(Work item)
What you hand back must match the records word for word, with no pictures.

** Records follows **

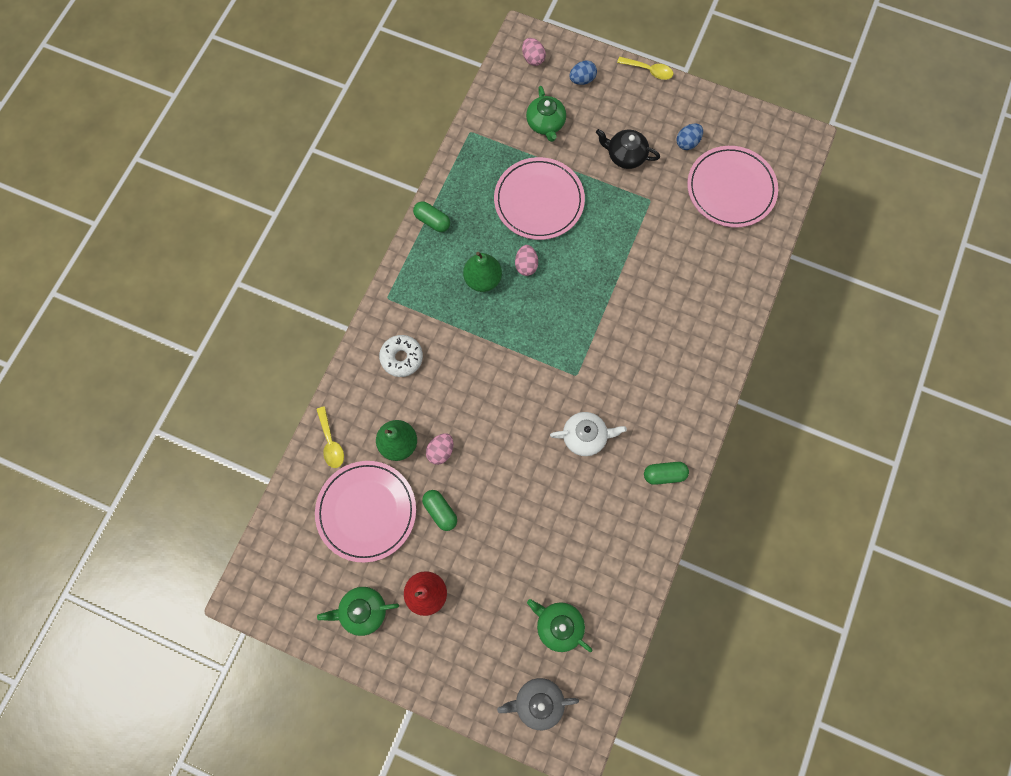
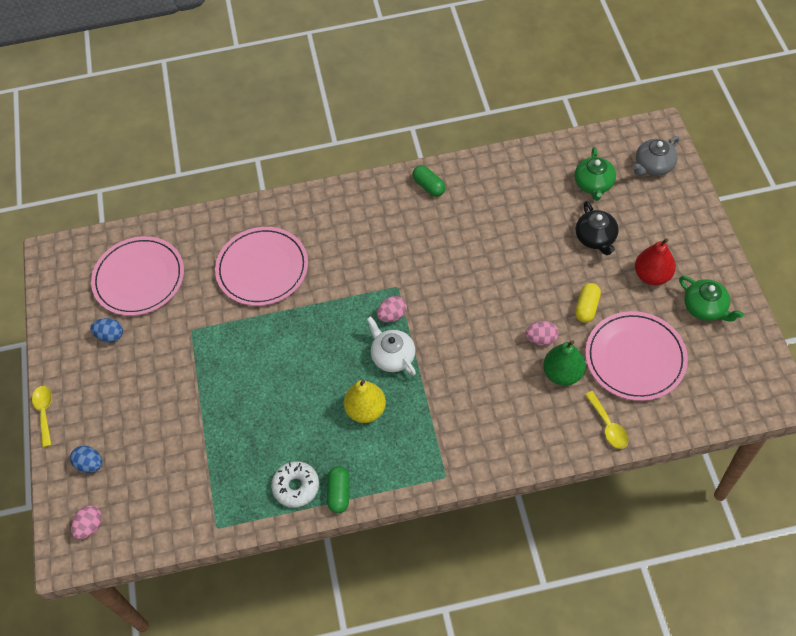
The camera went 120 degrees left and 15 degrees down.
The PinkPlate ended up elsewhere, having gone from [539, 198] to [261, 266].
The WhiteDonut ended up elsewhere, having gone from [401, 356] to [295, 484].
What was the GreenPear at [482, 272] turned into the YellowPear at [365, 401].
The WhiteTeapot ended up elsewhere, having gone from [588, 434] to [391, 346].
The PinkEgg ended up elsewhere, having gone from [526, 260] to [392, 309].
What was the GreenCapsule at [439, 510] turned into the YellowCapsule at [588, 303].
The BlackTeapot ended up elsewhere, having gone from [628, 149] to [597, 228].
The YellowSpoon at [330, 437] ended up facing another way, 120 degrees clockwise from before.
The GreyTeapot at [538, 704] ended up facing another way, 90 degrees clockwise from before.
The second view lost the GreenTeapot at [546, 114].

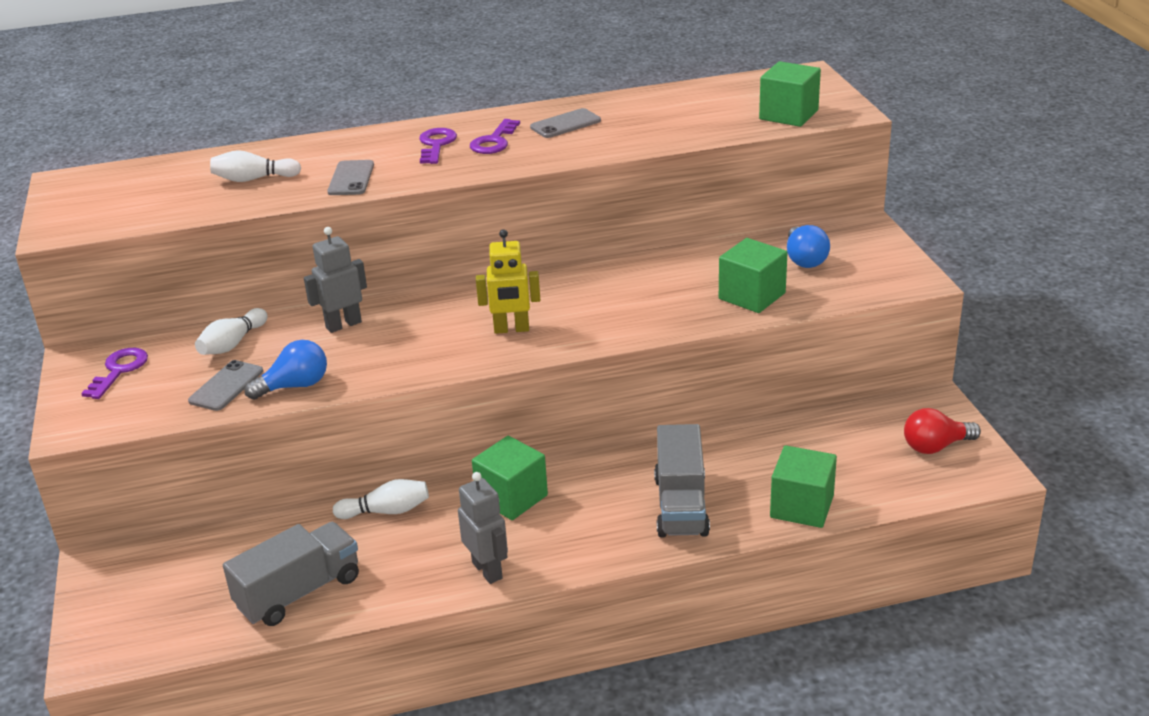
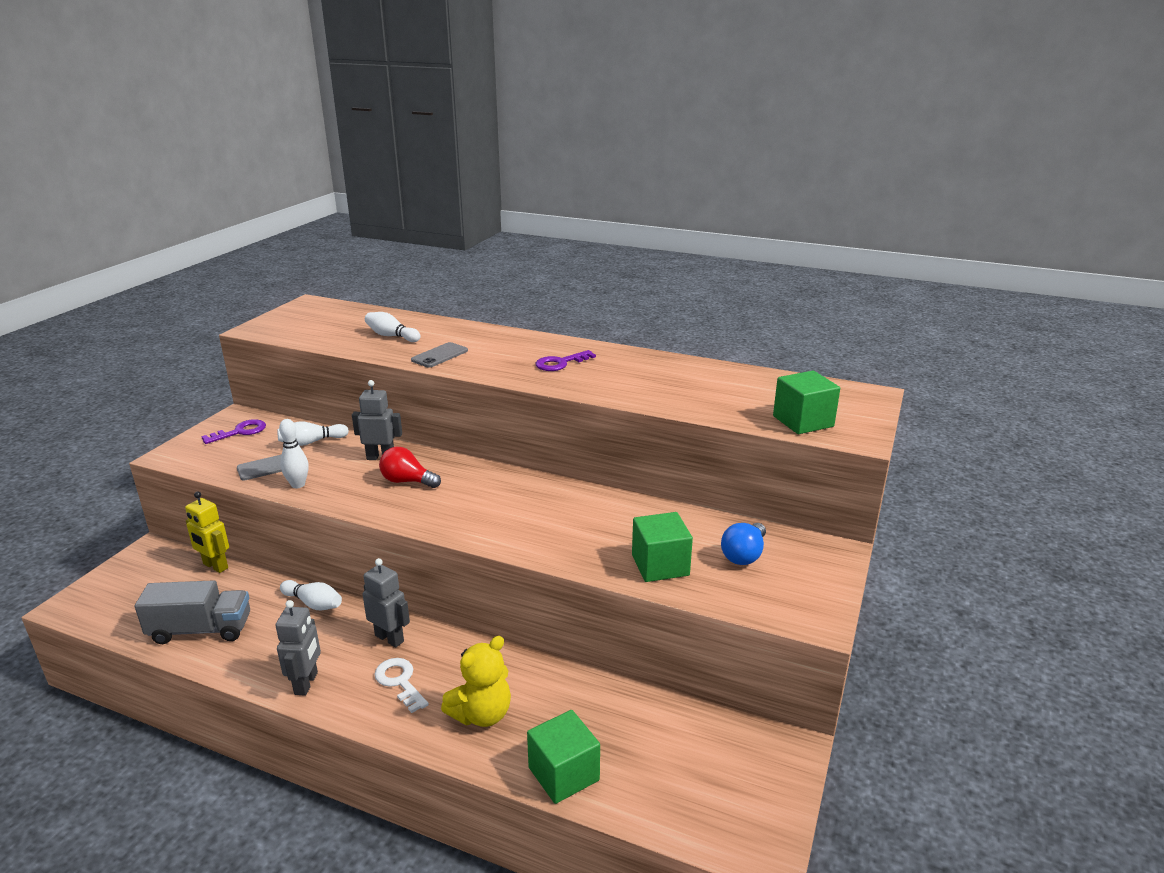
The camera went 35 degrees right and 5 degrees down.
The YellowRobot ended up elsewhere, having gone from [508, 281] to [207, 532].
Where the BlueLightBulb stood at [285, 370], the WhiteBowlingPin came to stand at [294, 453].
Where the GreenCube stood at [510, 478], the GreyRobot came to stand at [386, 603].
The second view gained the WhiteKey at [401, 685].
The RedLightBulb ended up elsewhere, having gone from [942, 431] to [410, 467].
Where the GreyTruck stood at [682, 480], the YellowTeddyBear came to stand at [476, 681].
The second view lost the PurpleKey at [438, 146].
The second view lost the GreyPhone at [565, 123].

** End of Records **

(Written reply)
The camera went 120 degrees left and 15 degrees down.
The PinkPlate ended up elsewhere, having gone from [539, 198] to [261, 266].
The WhiteDonut ended up elsewhere, having gone from [401, 356] to [295, 484].
What was the GreenPear at [482, 272] turned into the YellowPear at [365, 401].
The WhiteTeapot ended up elsewhere, having gone from [588, 434] to [391, 346].
The PinkEgg ended up elsewhere, having gone from [526, 260] to [392, 309].
What was the GreenCapsule at [439, 510] turned into the YellowCapsule at [588, 303].
The BlackTeapot ended up elsewhere, having gone from [628, 149] to [597, 228].
The YellowSpoon at [330, 437] ended up facing another way, 120 degrees clockwise from before.
The GreyTeapot at [538, 704] ended up facing another way, 90 degrees clockwise from before.
The second view lost the GreenTeapot at [546, 114].

The camera went 35 degrees right and 5 degrees down.
The YellowRobot ended up elsewhere, having gone from [508, 281] to [207, 532].
Where the BlueLightBulb stood at [285, 370], the WhiteBowlingPin came to stand at [294, 453].
Where the GreenCube stood at [510, 478], the GreyRobot came to stand at [386, 603].
The second view gained the WhiteKey at [401, 685].
The RedLightBulb ended up elsewhere, having gone from [942, 431] to [410, 467].
Where the GreyTruck stood at [682, 480], the YellowTeddyBear came to stand at [476, 681].
The second view lost the PurpleKey at [438, 146].
The second view lost the GreyPhone at [565, 123].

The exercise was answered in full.